BRIEF
Set down exactly, with nothing added, the lines from the one containing "pos2: [427, 317]" through the end of the entries.

----- SOURCE MATERIAL

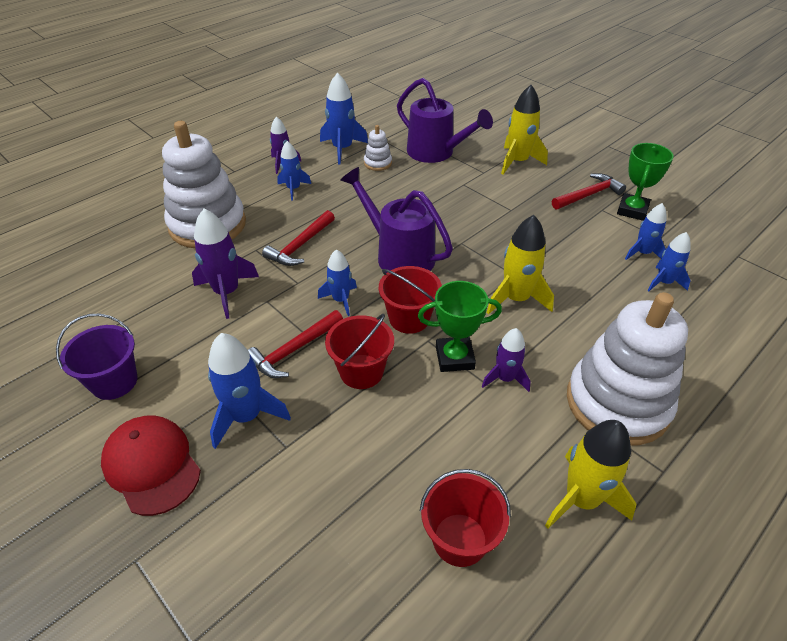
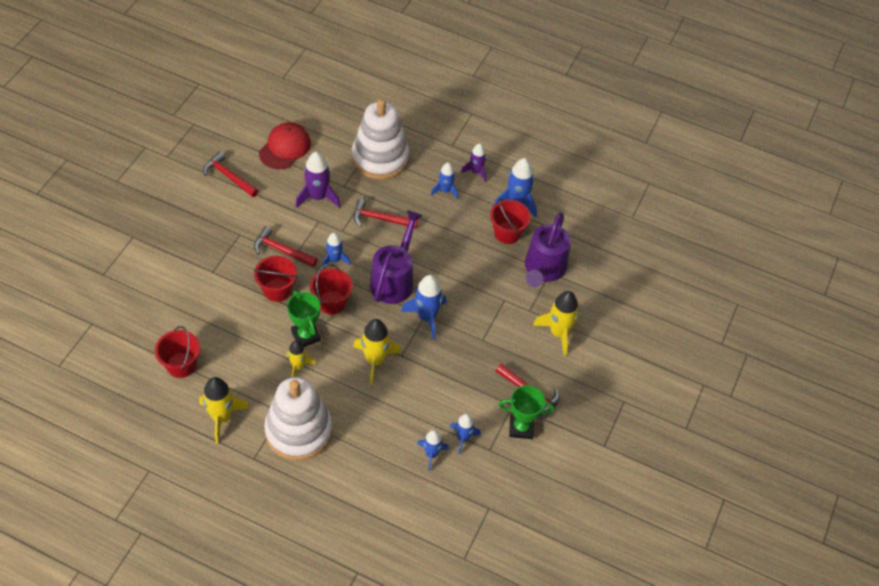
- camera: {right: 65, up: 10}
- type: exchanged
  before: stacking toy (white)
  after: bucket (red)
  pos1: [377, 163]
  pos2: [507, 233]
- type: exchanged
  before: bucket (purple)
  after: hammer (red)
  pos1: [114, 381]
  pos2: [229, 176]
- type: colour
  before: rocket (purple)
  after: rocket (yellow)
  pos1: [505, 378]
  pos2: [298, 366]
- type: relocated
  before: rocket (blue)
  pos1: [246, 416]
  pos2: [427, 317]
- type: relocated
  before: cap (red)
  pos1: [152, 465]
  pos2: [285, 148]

----------

WORKED SOLUTION
  pos2: [427, 317]
- type: relocated
  before: cap (red)
  pos1: [152, 465]
  pos2: [285, 148]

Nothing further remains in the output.